BEGIN Supplied data

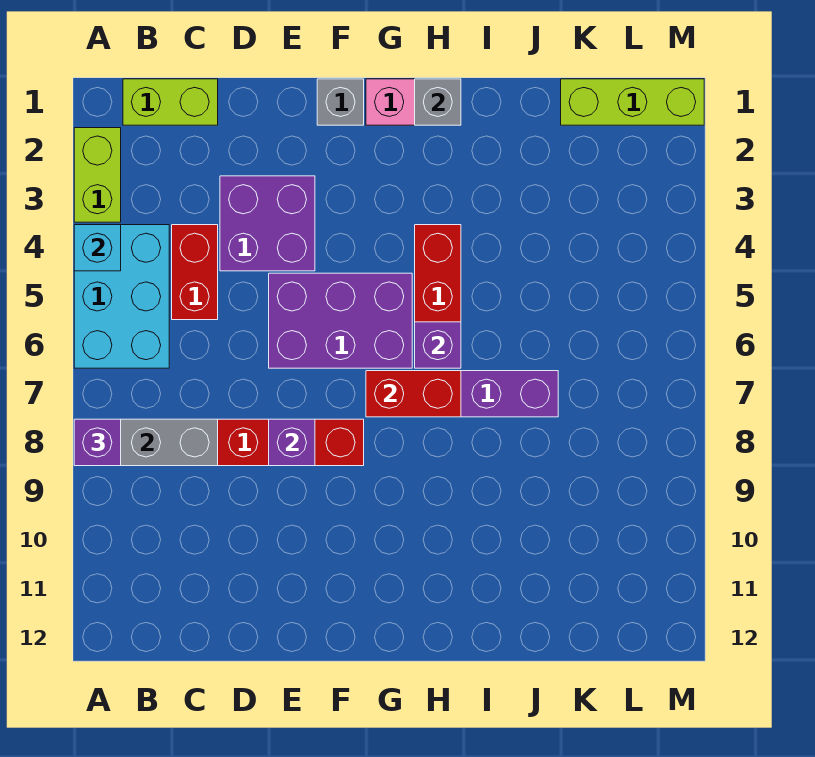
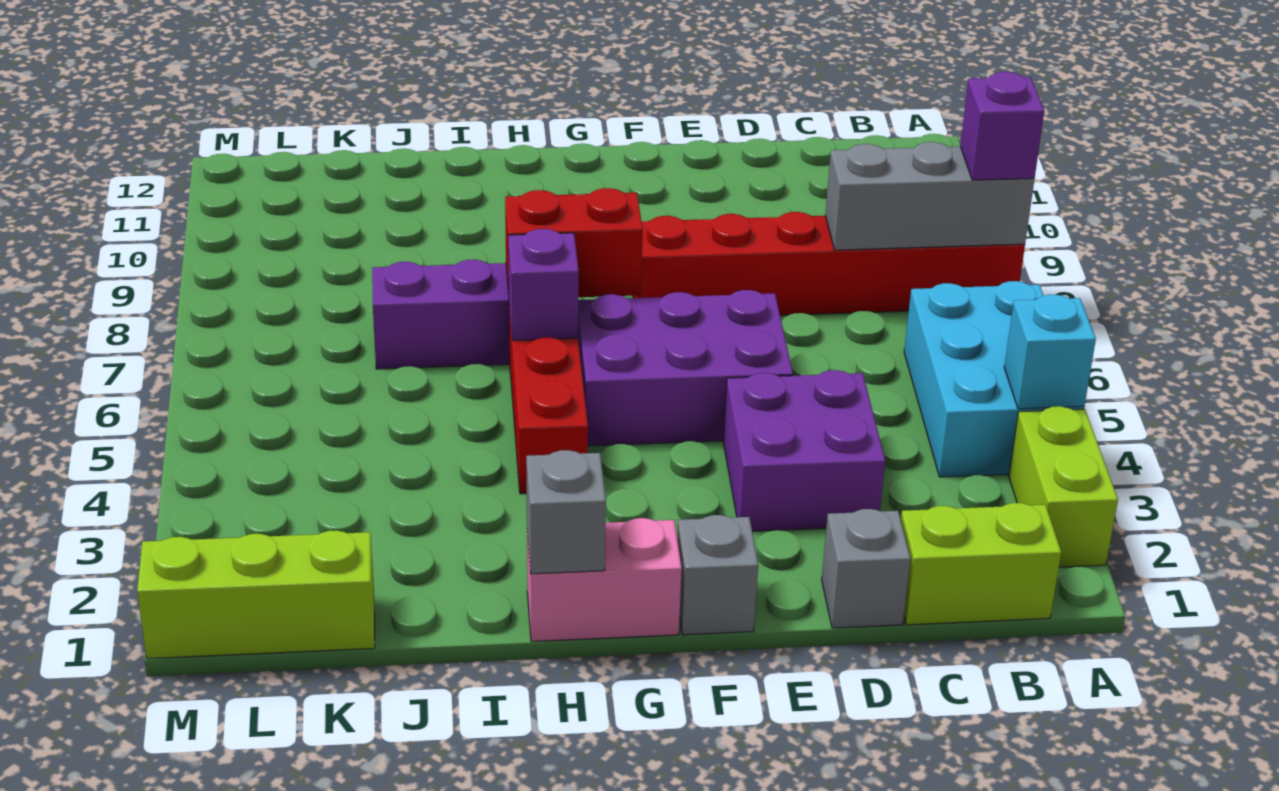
red brick C4:C5 level 1 -> none
none -> grey brick D1 level 1
purple brick E8 level 2 -> none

END Supplied data

* _What you are asked to do_
Could you retype every line above exactly as it appears, skipping the pictures?

* _Output below_
red brick C4:C5 level 1 -> none
none -> grey brick D1 level 1
purple brick E8 level 2 -> none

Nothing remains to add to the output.